Exercise description: Give the data again exactly, stopping after the "bright yellow apple" line.

-- Material for the task follows --

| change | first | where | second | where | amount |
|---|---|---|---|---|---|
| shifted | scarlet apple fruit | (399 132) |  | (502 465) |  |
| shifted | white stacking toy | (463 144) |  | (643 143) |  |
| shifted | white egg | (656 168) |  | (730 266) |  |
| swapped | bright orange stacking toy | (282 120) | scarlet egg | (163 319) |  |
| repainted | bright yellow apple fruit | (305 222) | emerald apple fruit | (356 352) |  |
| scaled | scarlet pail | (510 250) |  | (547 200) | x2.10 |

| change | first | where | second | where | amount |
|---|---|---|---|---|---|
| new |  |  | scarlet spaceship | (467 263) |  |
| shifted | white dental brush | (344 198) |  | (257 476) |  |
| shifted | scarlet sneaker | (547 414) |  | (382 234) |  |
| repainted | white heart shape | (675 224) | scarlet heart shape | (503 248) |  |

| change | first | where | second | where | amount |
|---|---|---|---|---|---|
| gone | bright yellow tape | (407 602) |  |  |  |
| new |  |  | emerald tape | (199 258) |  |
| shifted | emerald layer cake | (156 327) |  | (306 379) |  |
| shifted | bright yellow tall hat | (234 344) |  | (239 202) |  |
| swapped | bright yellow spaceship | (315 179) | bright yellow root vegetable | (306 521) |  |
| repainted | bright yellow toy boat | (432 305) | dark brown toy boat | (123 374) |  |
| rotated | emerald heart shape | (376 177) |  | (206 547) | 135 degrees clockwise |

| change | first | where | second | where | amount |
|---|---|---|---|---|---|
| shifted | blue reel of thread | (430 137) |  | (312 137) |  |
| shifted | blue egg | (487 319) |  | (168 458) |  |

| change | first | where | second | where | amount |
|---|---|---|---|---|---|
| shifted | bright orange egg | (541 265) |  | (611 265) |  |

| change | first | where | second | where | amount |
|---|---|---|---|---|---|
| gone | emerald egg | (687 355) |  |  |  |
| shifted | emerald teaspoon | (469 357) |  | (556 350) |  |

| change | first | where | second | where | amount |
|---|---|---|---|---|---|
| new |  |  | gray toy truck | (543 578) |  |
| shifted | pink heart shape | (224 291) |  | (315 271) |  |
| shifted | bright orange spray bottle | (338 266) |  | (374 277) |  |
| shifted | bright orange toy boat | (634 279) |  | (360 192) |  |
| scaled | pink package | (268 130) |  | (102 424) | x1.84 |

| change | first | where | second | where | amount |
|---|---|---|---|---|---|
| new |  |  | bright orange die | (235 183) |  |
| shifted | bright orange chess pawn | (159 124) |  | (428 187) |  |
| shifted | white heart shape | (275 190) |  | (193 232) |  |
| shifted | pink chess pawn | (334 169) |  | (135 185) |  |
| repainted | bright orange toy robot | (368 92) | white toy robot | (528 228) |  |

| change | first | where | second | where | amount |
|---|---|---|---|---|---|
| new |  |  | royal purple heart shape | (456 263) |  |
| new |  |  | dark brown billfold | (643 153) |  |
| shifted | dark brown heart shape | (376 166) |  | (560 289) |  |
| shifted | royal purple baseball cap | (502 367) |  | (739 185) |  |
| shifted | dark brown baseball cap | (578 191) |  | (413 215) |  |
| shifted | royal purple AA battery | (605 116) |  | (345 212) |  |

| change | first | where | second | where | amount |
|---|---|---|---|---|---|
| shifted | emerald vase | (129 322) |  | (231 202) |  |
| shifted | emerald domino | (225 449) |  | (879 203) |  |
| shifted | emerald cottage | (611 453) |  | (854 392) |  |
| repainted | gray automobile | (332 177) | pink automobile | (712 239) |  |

-- Material for the task concluded --

Completed exercise:
| change | first | where | second | where | amount |
|---|---|---|---|---|---|
| shifted | scarlet apple fruit | (399 132) |  | (502 465) |  |
| shifted | white stacking toy | (463 144) |  | (643 143) |  |
| shifted | white egg | (656 168) |  | (730 266) |  |
| swapped | bright orange stacking toy | (282 120) | scarlet egg | (163 319) |  |
| repainted | bright yellow apple fruit | (305 222) | emerald apple fruit | (356 352) |  |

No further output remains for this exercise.